**Exercise brief**.
Please reproduce all of the data exactly as it appears, but skip the pictures.

**Provided material**.
_____

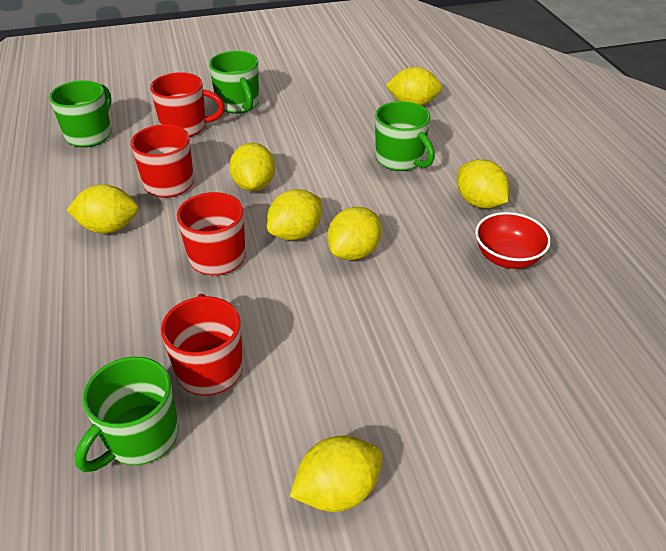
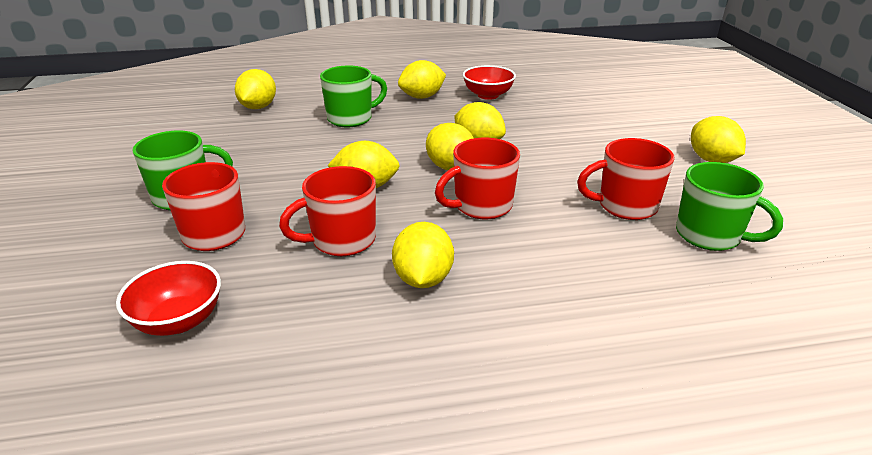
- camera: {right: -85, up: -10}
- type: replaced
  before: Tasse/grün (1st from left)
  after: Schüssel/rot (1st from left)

_____

**Completed exercise**.
- camera: {right: -85, up: -10}
- type: replaced
  before: Tasse/grün (1st from left)
  after: Schüssel/rot (1st from left)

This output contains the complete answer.